● **Goal of the exercise**
Output the data in full. Keep every word exact and exclude the pictures.

[[ Collected material open ]]

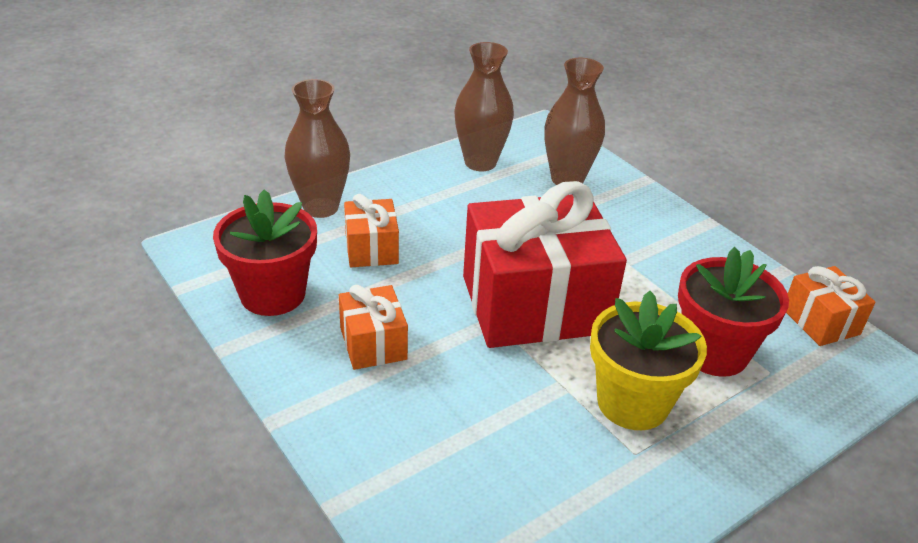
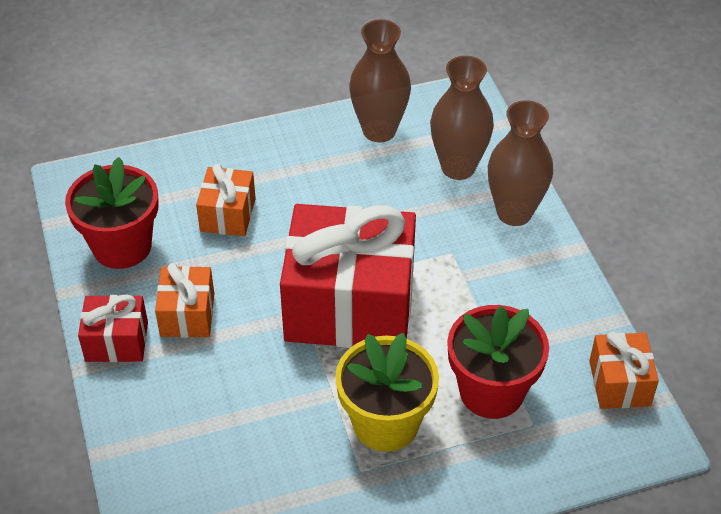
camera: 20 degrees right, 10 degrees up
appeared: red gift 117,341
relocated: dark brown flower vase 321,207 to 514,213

[[ Collected material closed ]]

● **Solution for this exercise**
camera: 20 degrees right, 10 degrees up
appeared: red gift 117,341
relocated: dark brown flower vase 321,207 to 514,213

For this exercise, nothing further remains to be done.